Records excerpted from a collection
============

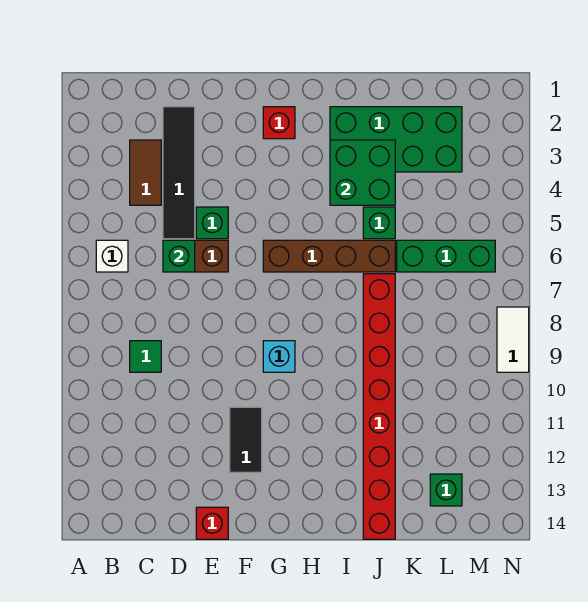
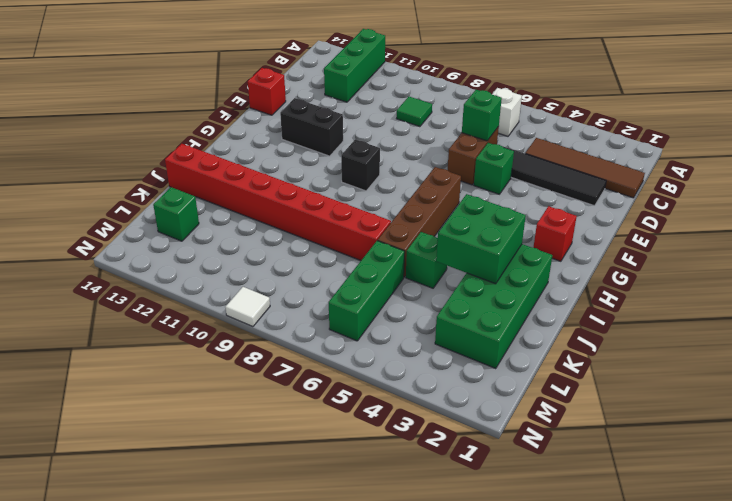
none -> green 1x3 brick [324,29,385,102]
brown 1x2 tile [130,140,161,205] -> brown 1x4 tile [525,138,645,198]
black 1x2 tile [230,407,262,472] -> black 1x2 brick [280,98,343,156]
cyan 1x1 brick [263,341,295,372] -> black 1x1 brick [341,139,380,191]
white 1x2 tile [497,307,529,372] -> white 1x1 tile [225,287,270,327]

============

Write out each line exactly, beginning at the one with "cyan 1x1 brick" and ending at the final line of the records above, with nothing added.

## Response to the task:
cyan 1x1 brick [263,341,295,372] -> black 1x1 brick [341,139,380,191]
white 1x2 tile [497,307,529,372] -> white 1x1 tile [225,287,270,327]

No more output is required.